Copy out precisely the line that holds "The white car" and all the lines following it in the data, up to and including the last one, and no others.

'''

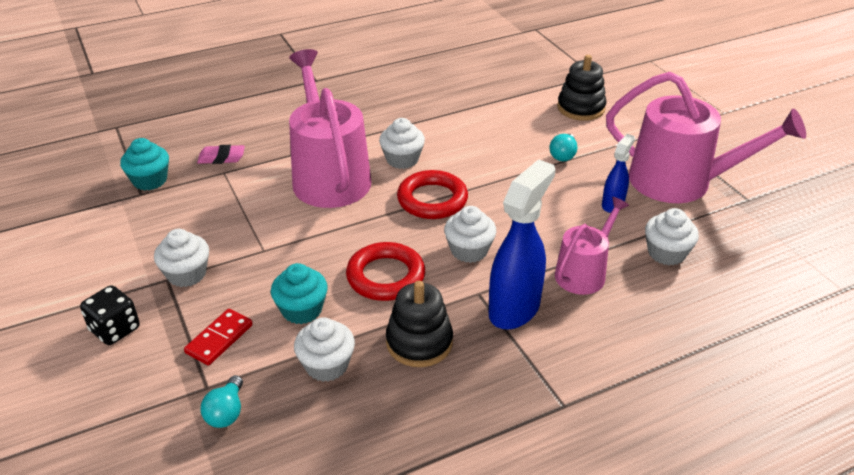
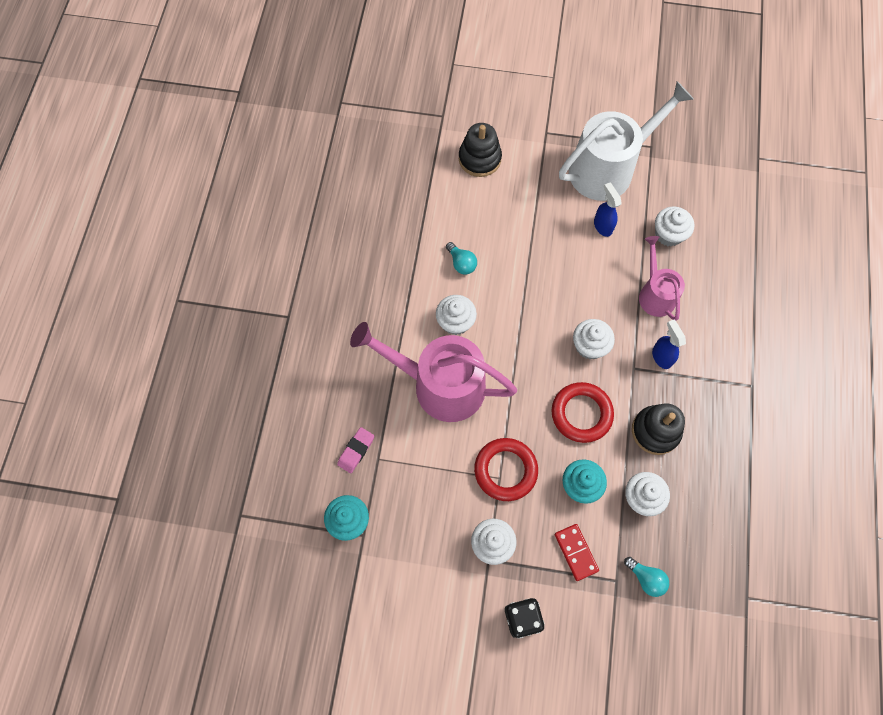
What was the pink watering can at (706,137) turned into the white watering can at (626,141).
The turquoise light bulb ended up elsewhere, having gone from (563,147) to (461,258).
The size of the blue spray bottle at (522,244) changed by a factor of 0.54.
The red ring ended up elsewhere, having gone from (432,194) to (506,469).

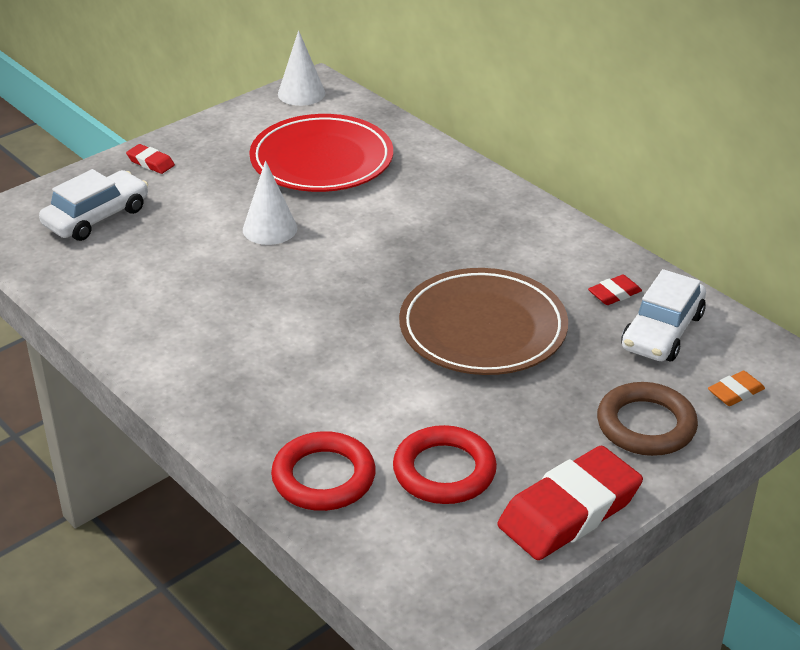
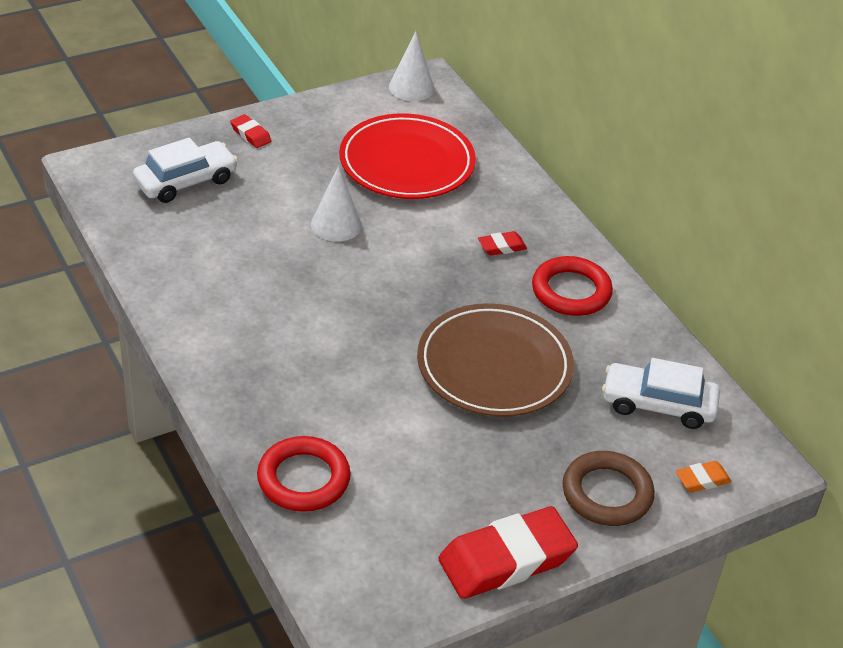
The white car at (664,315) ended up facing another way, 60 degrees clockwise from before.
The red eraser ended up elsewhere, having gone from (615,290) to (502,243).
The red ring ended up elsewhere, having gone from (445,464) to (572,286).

'''

Reply to the task –
The white car at (664,315) ended up facing another way, 60 degrees clockwise from before.
The red eraser ended up elsewhere, having gone from (615,290) to (502,243).
The red ring ended up elsewhere, having gone from (445,464) to (572,286).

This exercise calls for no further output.